■ WHAT YOU HAVE TO DO
Look at each line of the listing. Copy those that hold the string "diode".

■ EXERCISE INPUTS

==================================================

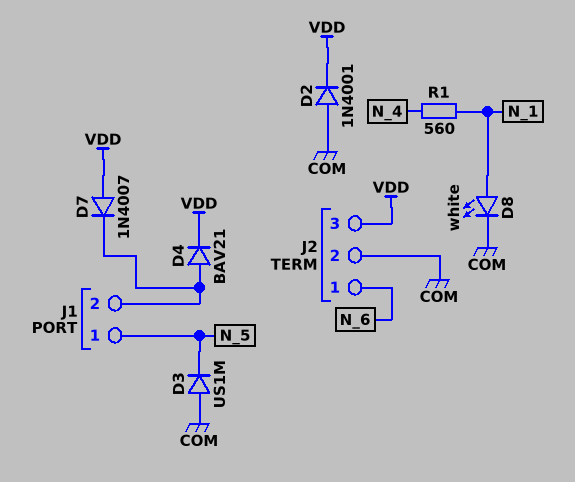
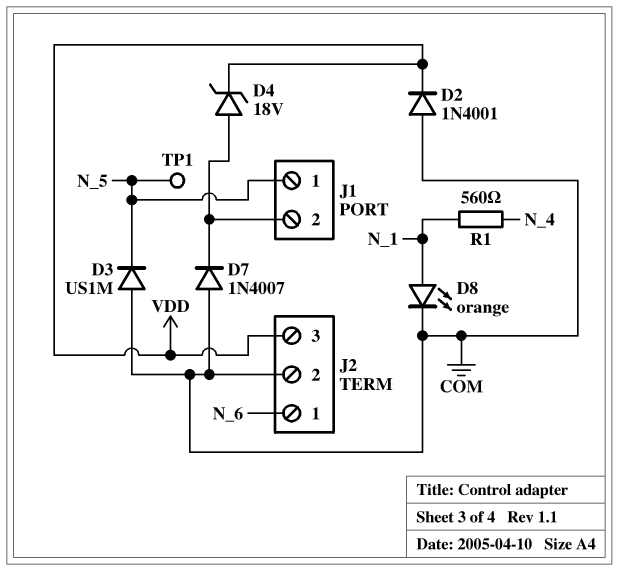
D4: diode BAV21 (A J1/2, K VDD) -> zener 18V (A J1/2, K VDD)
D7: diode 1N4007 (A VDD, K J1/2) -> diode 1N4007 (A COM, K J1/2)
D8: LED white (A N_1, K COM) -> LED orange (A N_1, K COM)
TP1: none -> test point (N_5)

==================================================

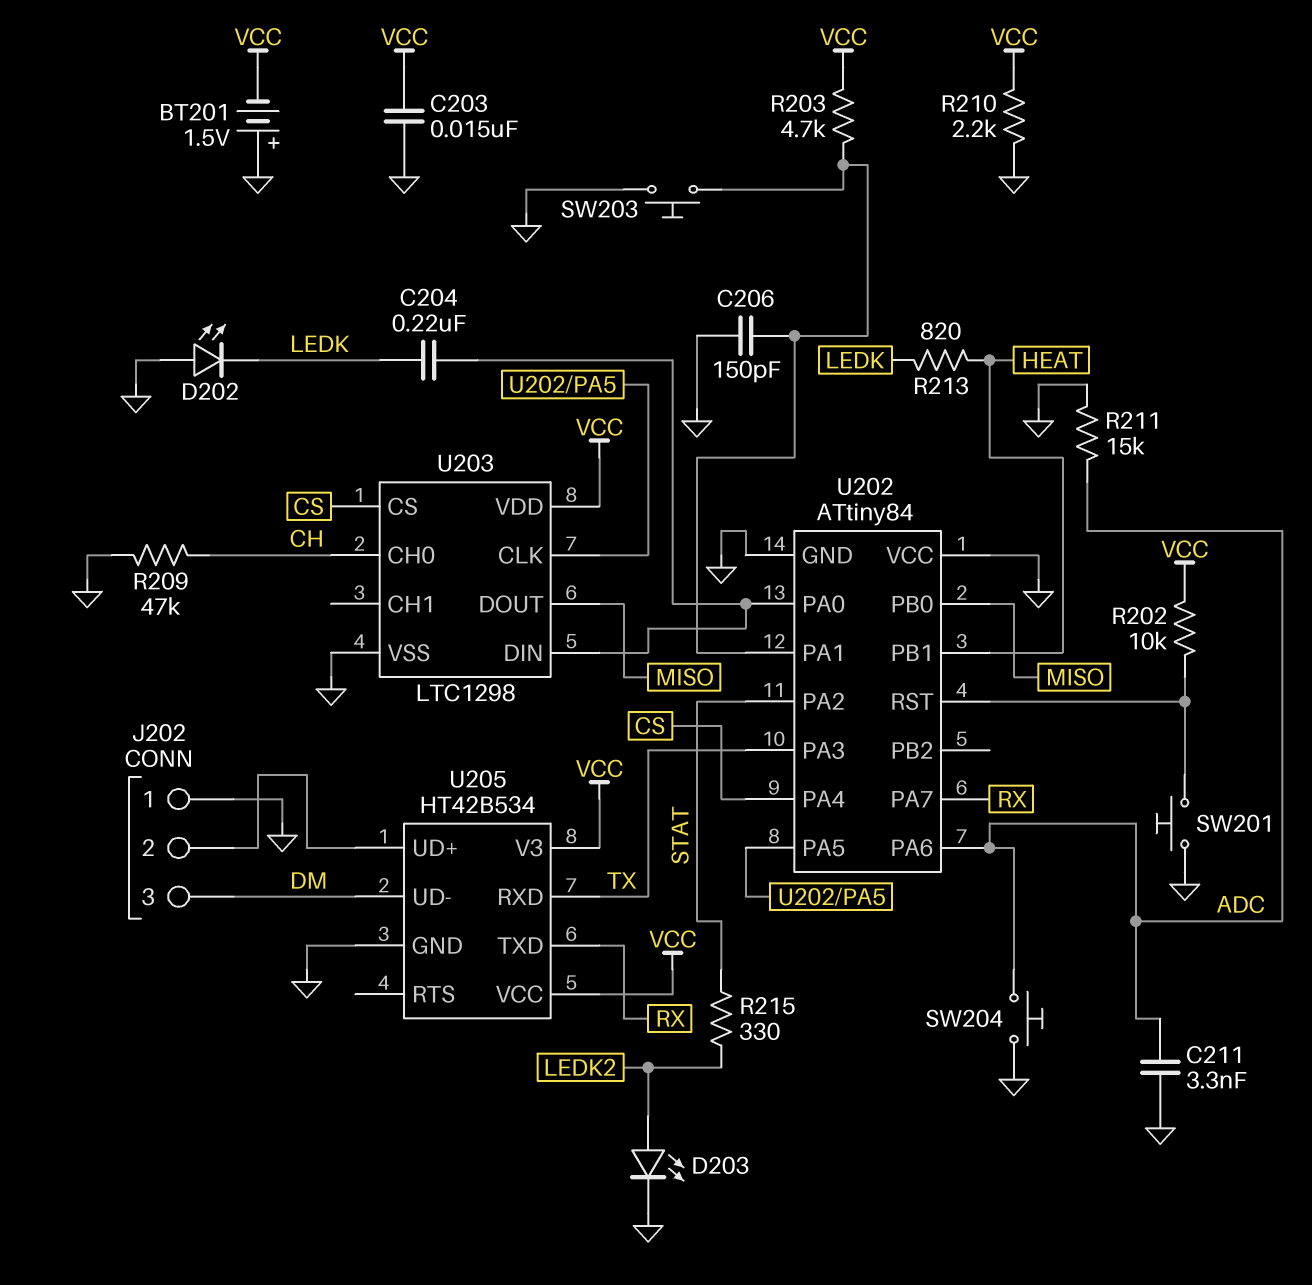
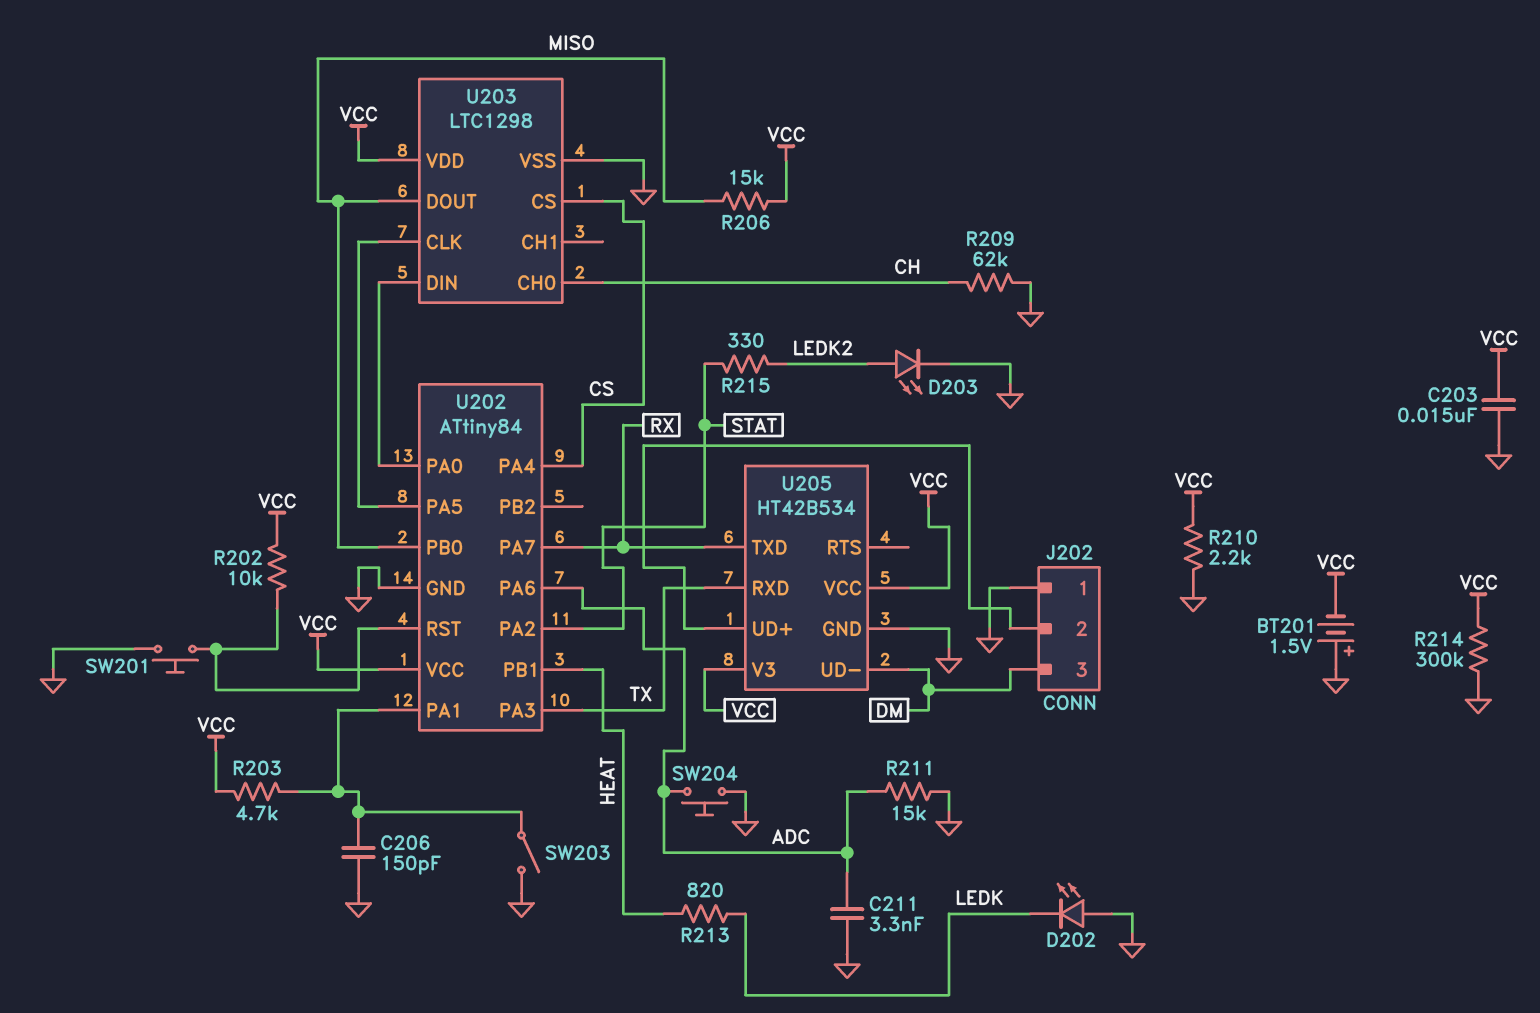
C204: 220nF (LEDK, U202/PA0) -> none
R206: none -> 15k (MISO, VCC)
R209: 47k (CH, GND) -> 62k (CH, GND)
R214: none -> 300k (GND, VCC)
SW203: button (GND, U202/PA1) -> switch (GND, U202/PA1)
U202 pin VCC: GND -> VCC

==================================================

■ WRITTEN RESPONSE
D4: diode BAV21 (A J1/2, K VDD) -> zener 18V (A J1/2, K VDD)
D7: diode 1N4007 (A VDD, K J1/2) -> diode 1N4007 (A COM, K J1/2)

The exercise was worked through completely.